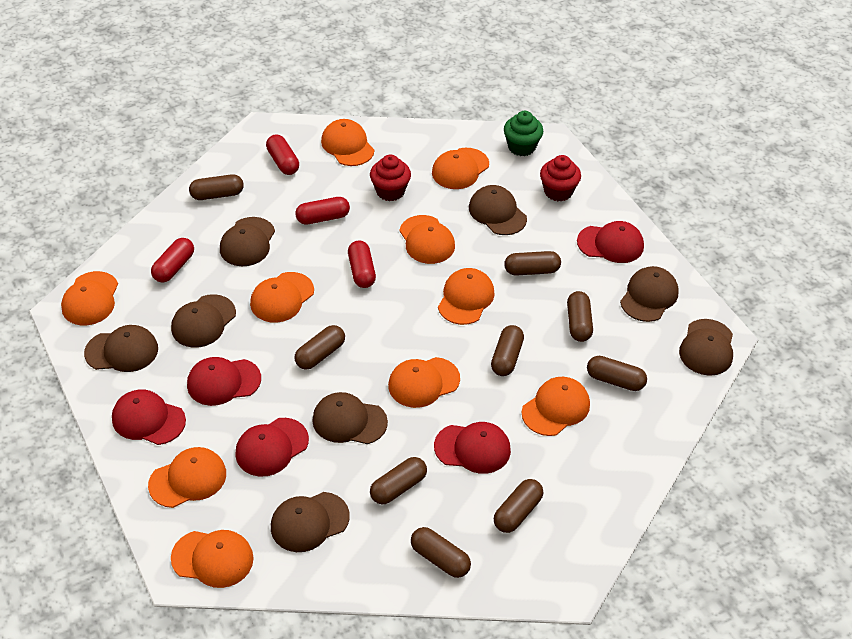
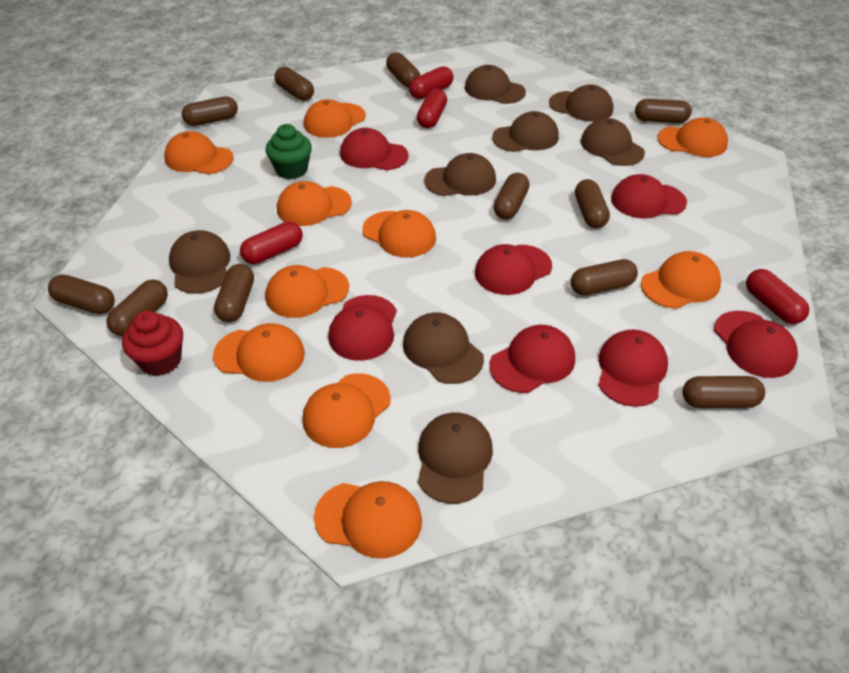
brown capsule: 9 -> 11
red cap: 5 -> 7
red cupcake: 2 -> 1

* * *

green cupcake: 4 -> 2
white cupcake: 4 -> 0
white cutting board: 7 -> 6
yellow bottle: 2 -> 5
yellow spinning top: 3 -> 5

==

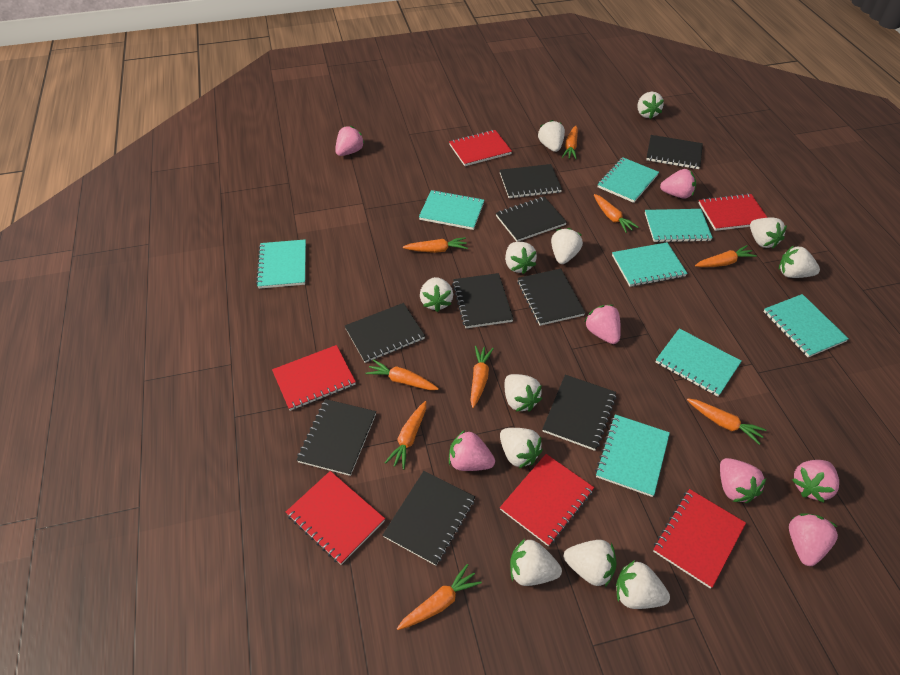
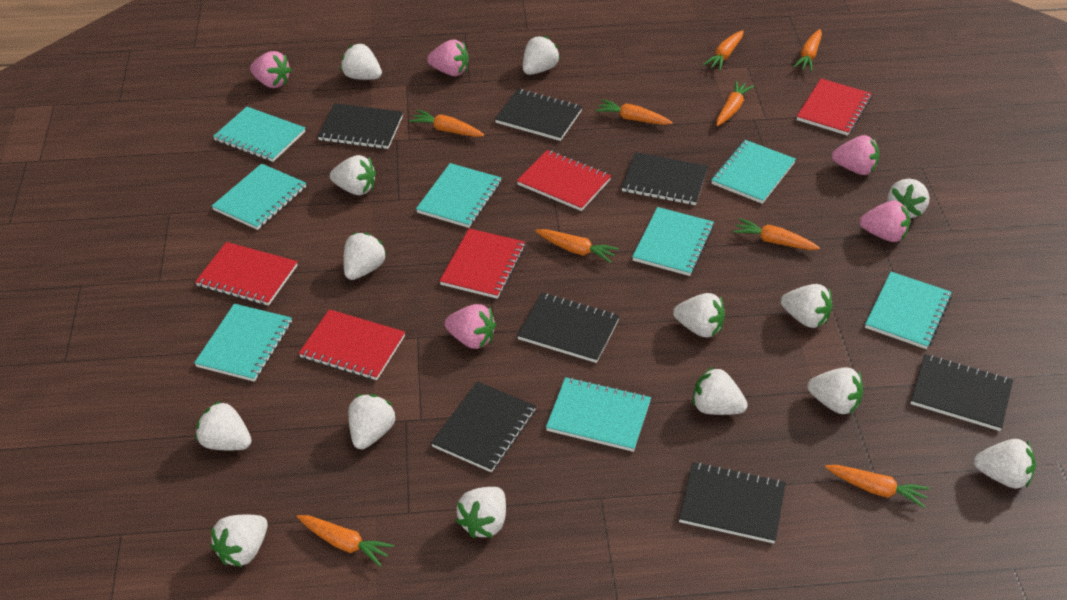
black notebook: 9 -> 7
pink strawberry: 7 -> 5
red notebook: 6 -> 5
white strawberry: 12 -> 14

• _Task directions_: Which lines of the material contain "white"? List them.

• _Reply_:
white cupcake: 4 -> 0
white cutting board: 7 -> 6
white strawberry: 12 -> 14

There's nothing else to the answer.